▸ **TASK REQUIREMENTS**
Restate each entry exactly, without pictures.

--- DATASET RECORDS Enclosed Below ---

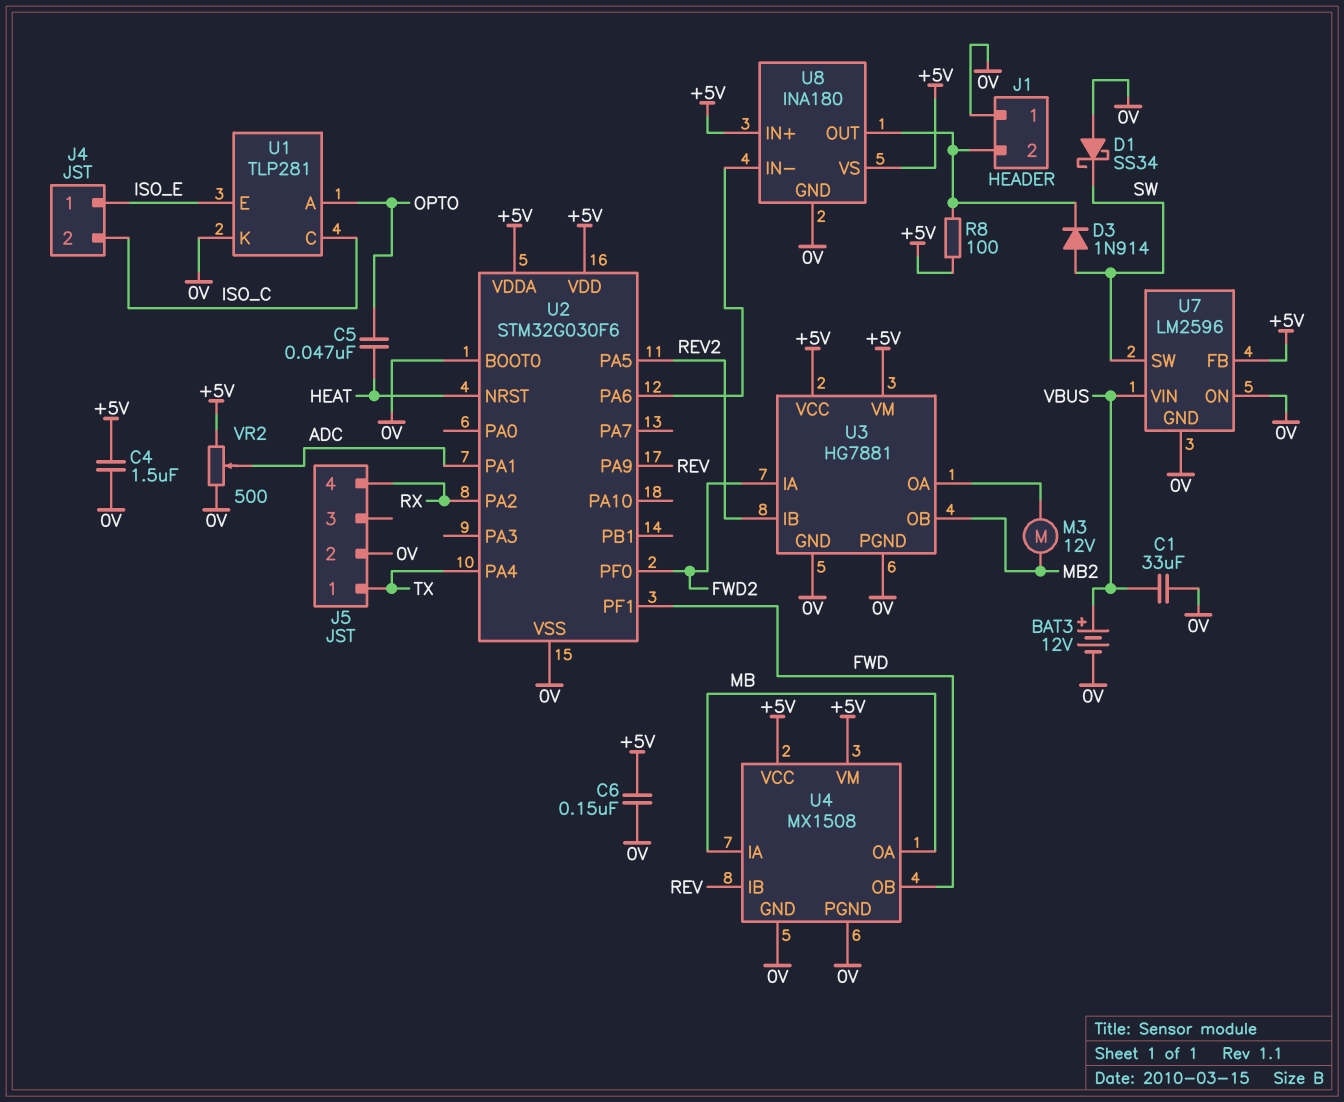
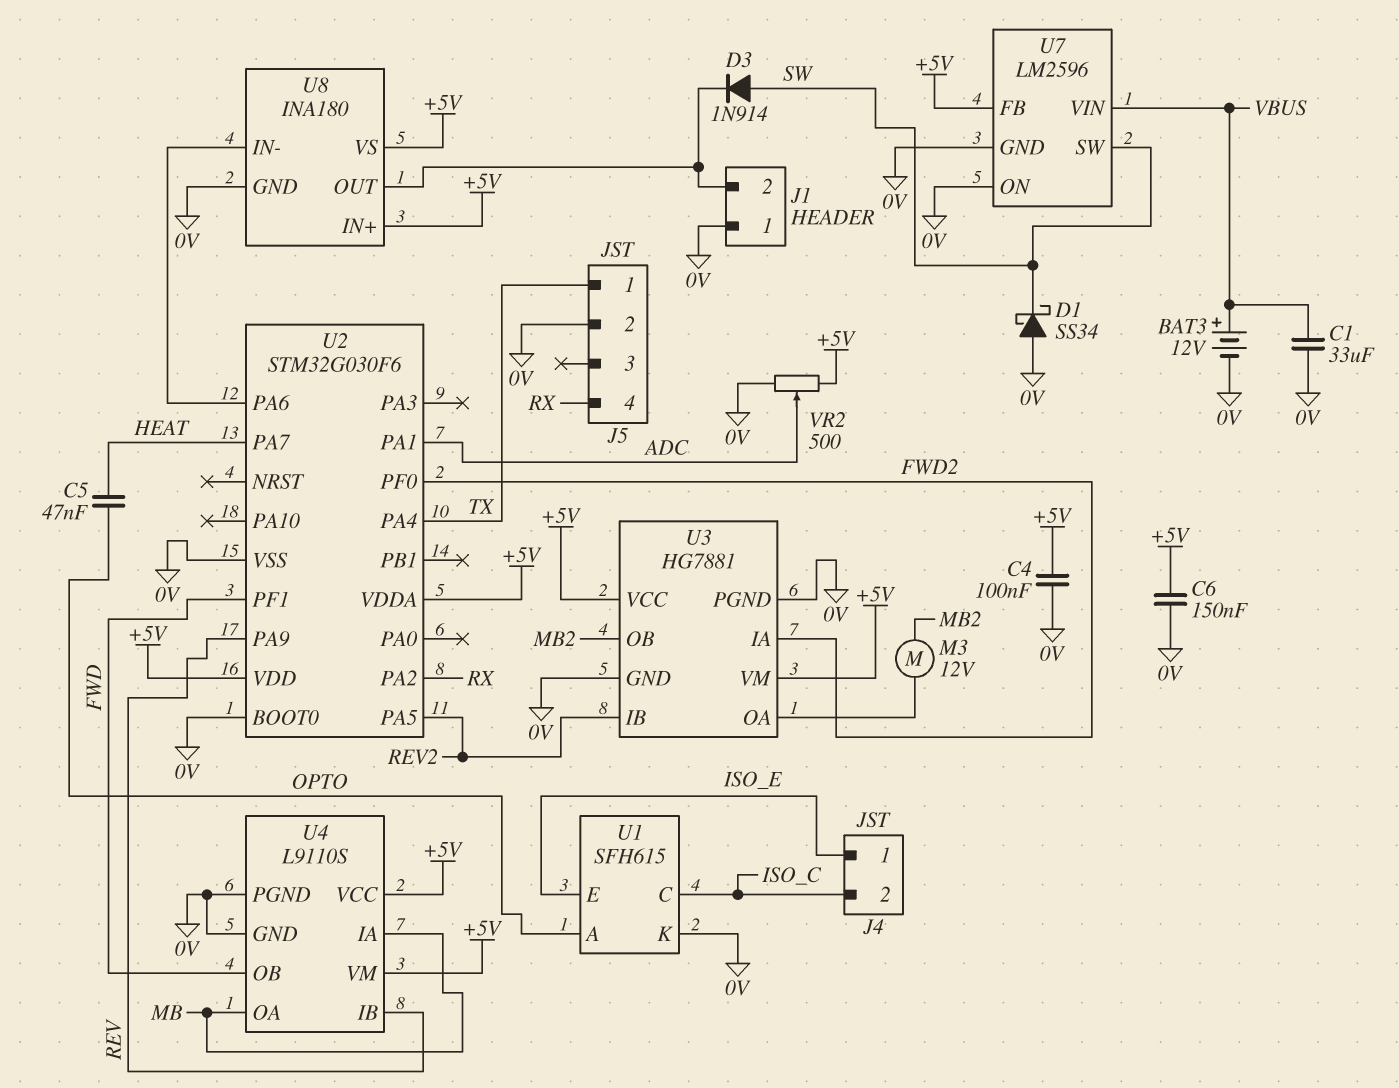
C4: 1.5uF (+5V, 0V) -> 100nF (+5V, 0V)
R8: 100 (+5V, J1/2) -> none
U1: TLP281 -> SFH615
U2 pin NRST: HEAT -> none
U2 pin PA7: none -> HEAT
U4: MX1508 -> L9110S

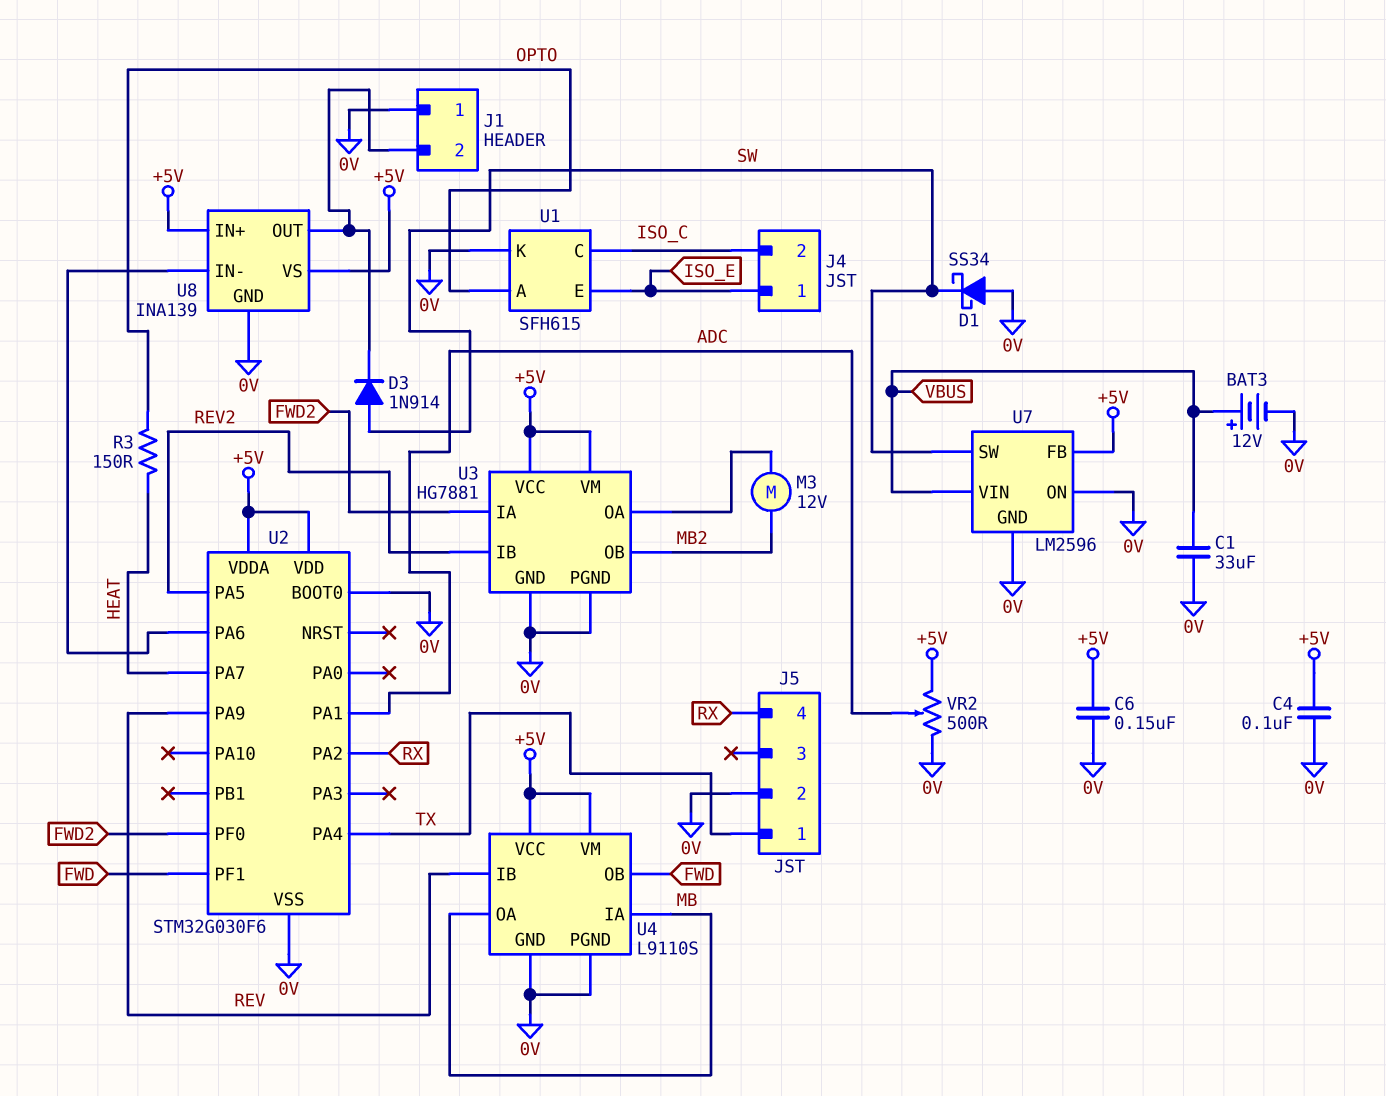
C5: 47nF (HEAT, OPTO) -> none
R3: none -> 150 (HEAT, OPTO)
U8: INA180 -> INA139

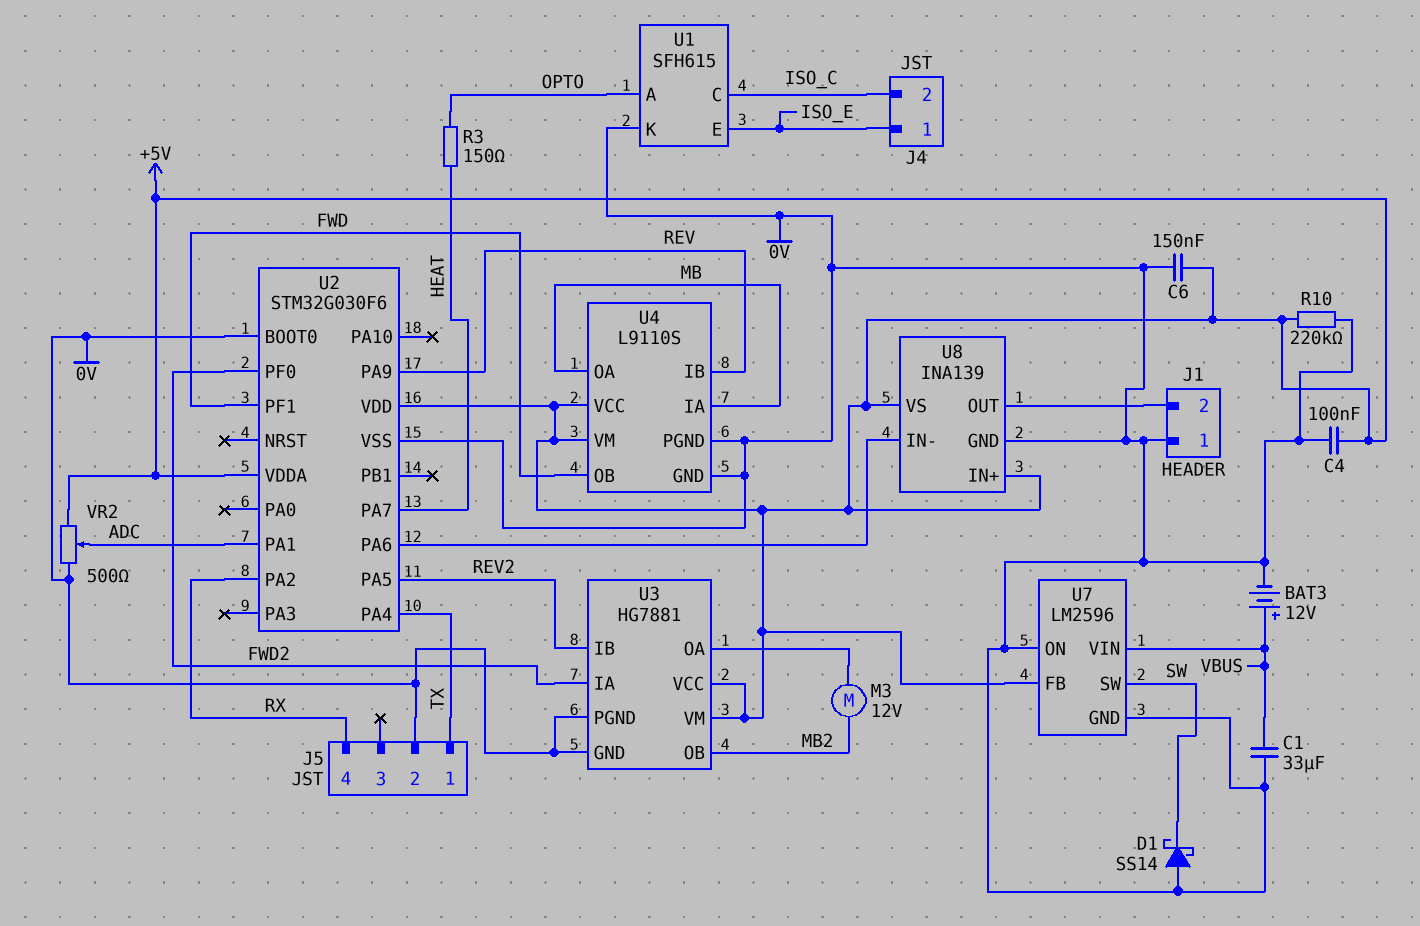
D1: schottky SS34 (A 0V, K SW) -> schottky SS14 (A 0V, K SW)
D3: diode 1N914 (A SW, K J1/2) -> none
R10: none -> 220k (+5V, 0V)

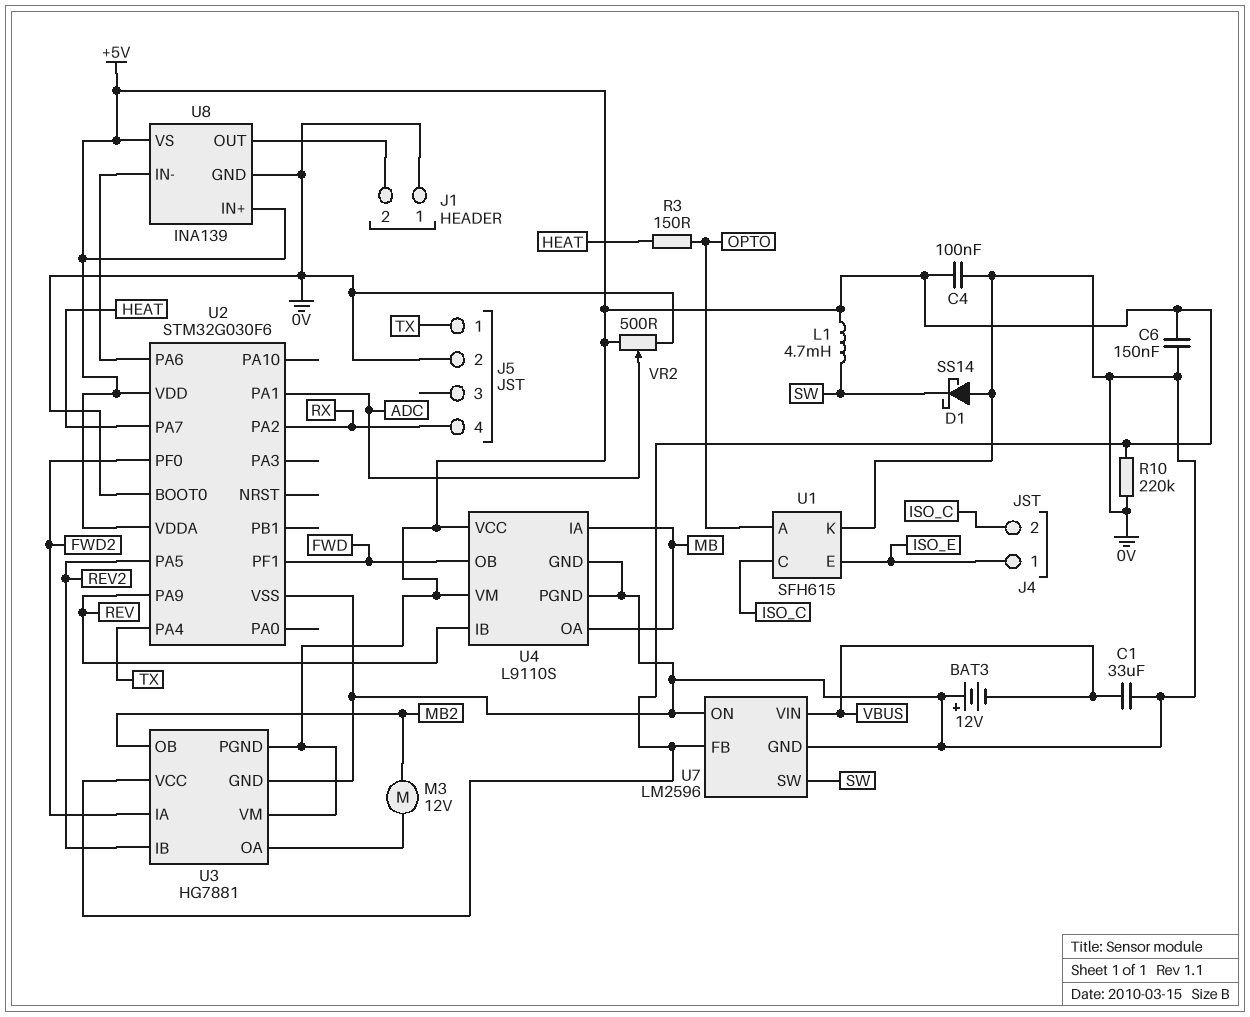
BAT3: 12V (plus VBUS, minus 0V) -> 12V (plus 0V, minus VBUS)
L1: none -> 4.7mH (+5V, SW)
U3 pin PGND: 0V -> +5V

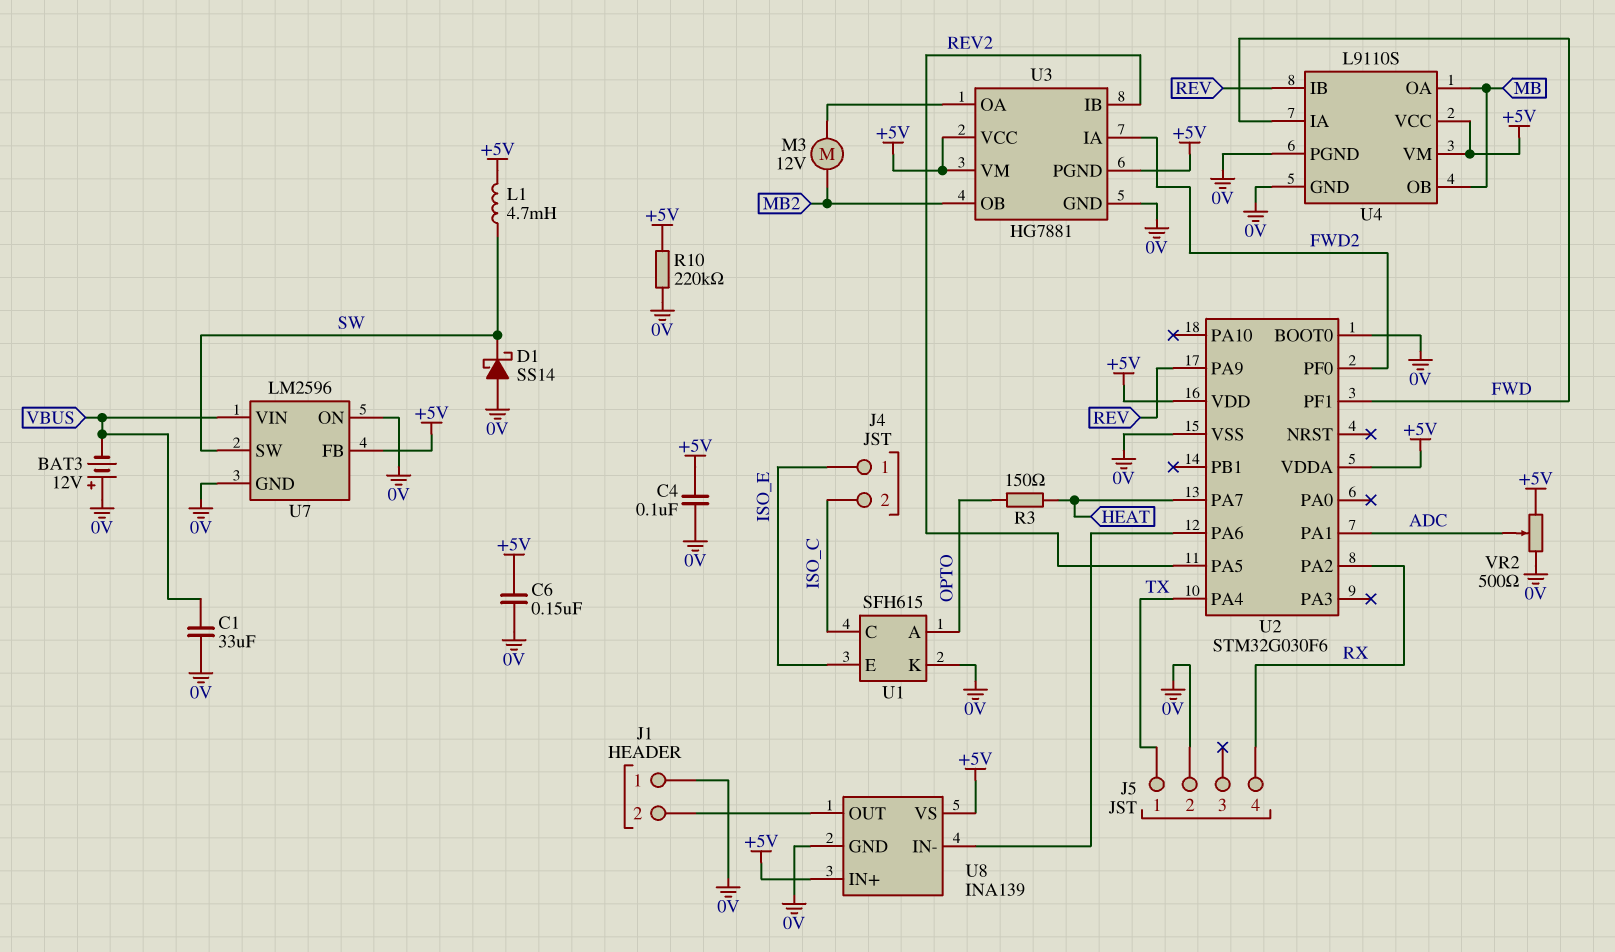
U4 pin IA: MB -> FWD
U4 pin OB: FWD -> MB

--- End of Enclosed DATASET RECORDS ---

▸ **SOLUTION**
C4: 1.5uF (+5V, 0V) -> 100nF (+5V, 0V)
R8: 100 (+5V, J1/2) -> none
U1: TLP281 -> SFH615
U2 pin NRST: HEAT -> none
U2 pin PA7: none -> HEAT
U4: MX1508 -> L9110S

C5: 47nF (HEAT, OPTO) -> none
R3: none -> 150 (HEAT, OPTO)
U8: INA180 -> INA139

D1: schottky SS34 (A 0V, K SW) -> schottky SS14 (A 0V, K SW)
D3: diode 1N914 (A SW, K J1/2) -> none
R10: none -> 220k (+5V, 0V)

BAT3: 12V (plus VBUS, minus 0V) -> 12V (plus 0V, minus VBUS)
L1: none -> 4.7mH (+5V, SW)
U3 pin PGND: 0V -> +5V

U4 pin IA: MB -> FWD
U4 pin OB: FWD -> MB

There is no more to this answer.